Stored items:

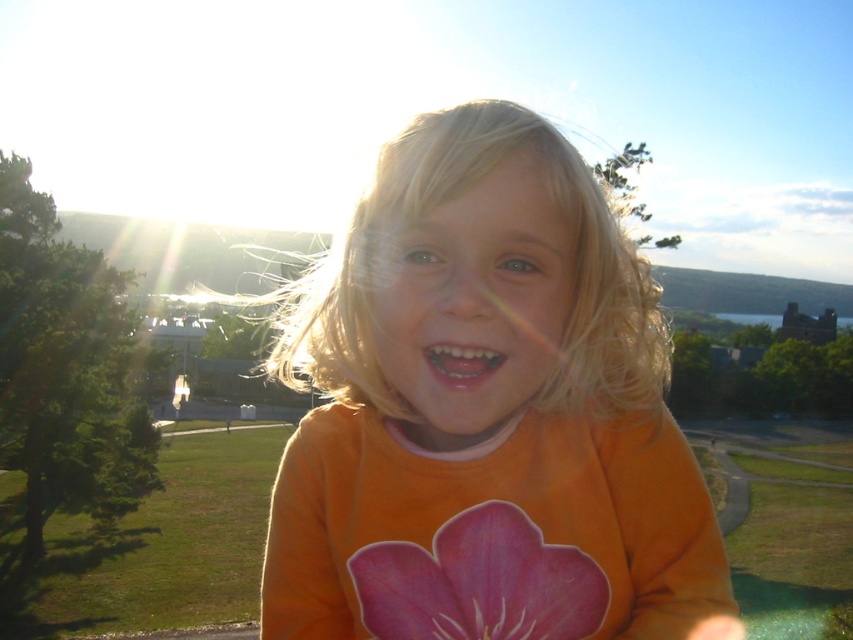
In the scene shown: Is orange matte shirt at center smaller than pink paper flower at center?

No, orange matte shirt at center is not smaller than pink paper flower at center.

Can you confirm if orange matte shirt at center is shorter than pink paper flower at center?

In fact, orange matte shirt at center may be taller than pink paper flower at center.

Where is `orange matte shirt at center`? orange matte shirt at center is located at coordinates (486, 412).

Find the location of a particular element. orange matte shirt at center is located at coordinates (486, 412).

▶ [PROBLEM TO WORK ON] Convert the listing above into a numbered list with one line per entry. Skip the blank lines and leave out the picture.

▶ [WRITTEN SOLUTION]
1. In the scene shown: Is orange matte shirt at center smaller than pink paper flower at center?
2. No, orange matte shirt at center is not smaller than pink paper flower at center.
3. Can you confirm if orange matte shirt at center is shorter than pink paper flower at center?
4. In fact, orange matte shirt at center may be taller than pink paper flower at center.
5. Where is `orange matte shirt at center`? orange matte shirt at center is located at coordinates (486, 412).
6. Find the location of a particular element. orange matte shirt at center is located at coordinates (486, 412).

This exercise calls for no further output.